- [Aim of the task]: Leave every picture out, then reproduce the rest of the listing exactly.

- [Input data]:
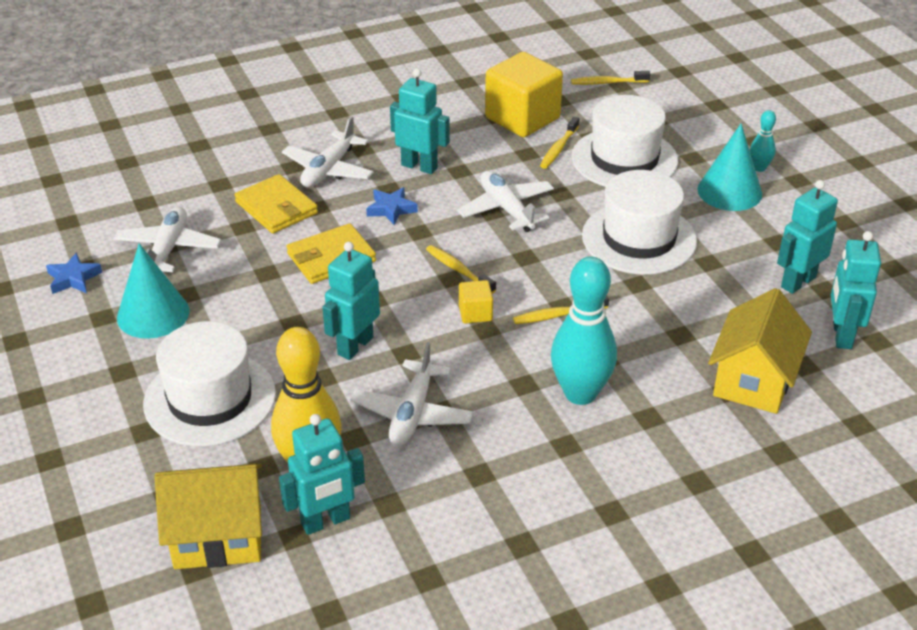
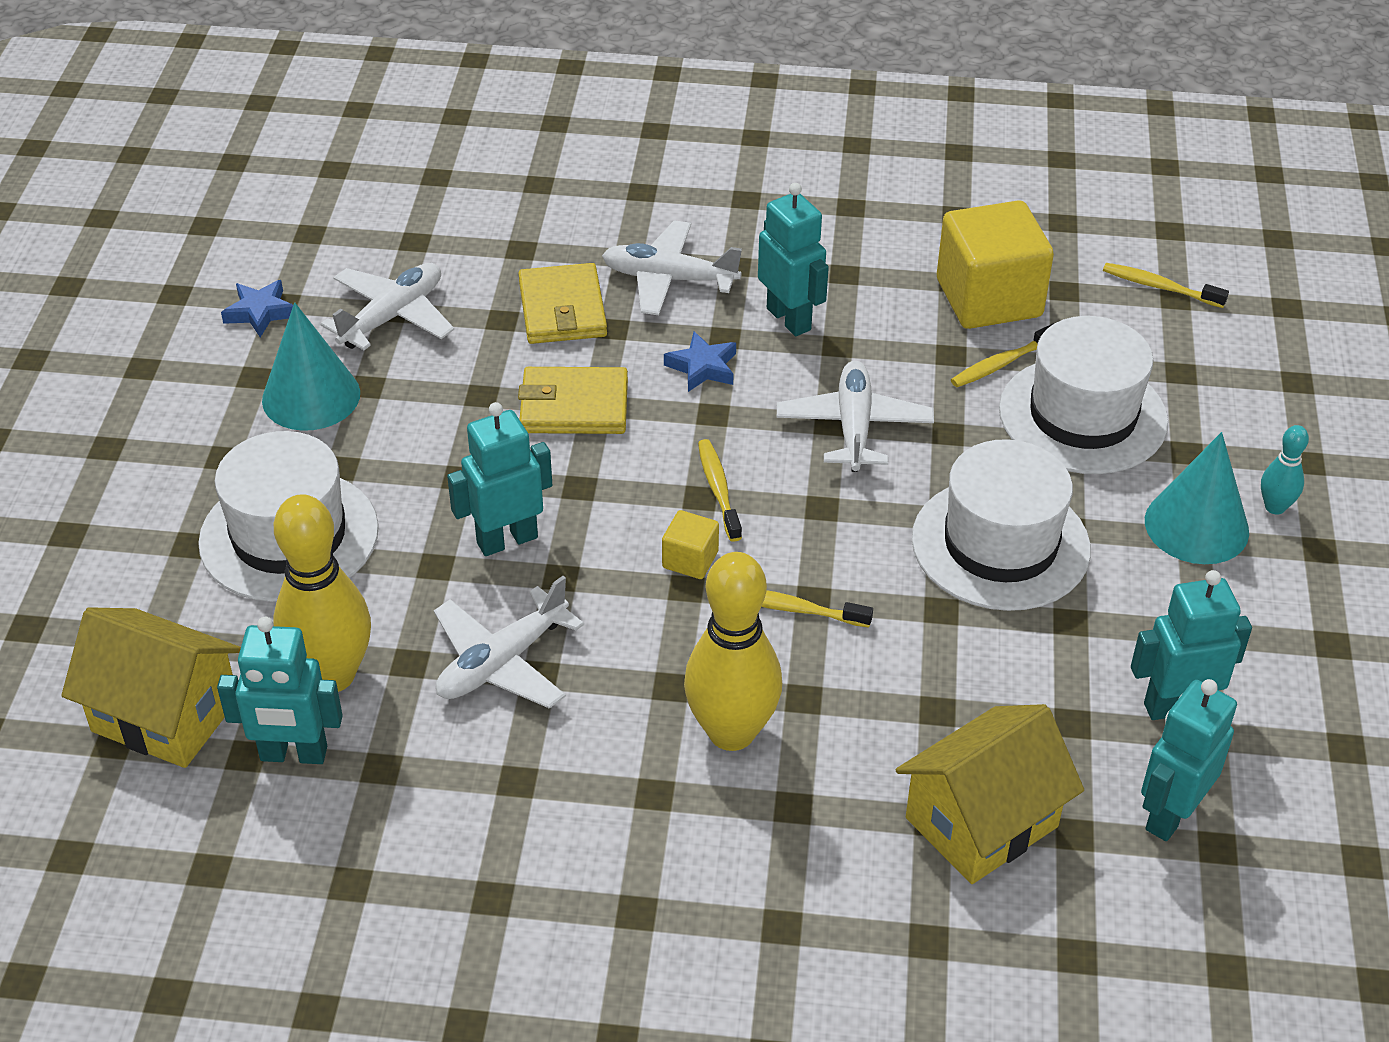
camera: 30 degrees right, 5 degrees up
(329, 169) = (669, 279): white plane -> white plane turned 45 degrees clockwise
(580, 393) = (731, 732): turquoise bowling pin -> yellow bowling pin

- [Solution to this problem]:
camera: 30 degrees right, 5 degrees up
(329, 169) = (669, 279): white plane -> white plane turned 45 degrees clockwise
(580, 393) = (731, 732): turquoise bowling pin -> yellow bowling pin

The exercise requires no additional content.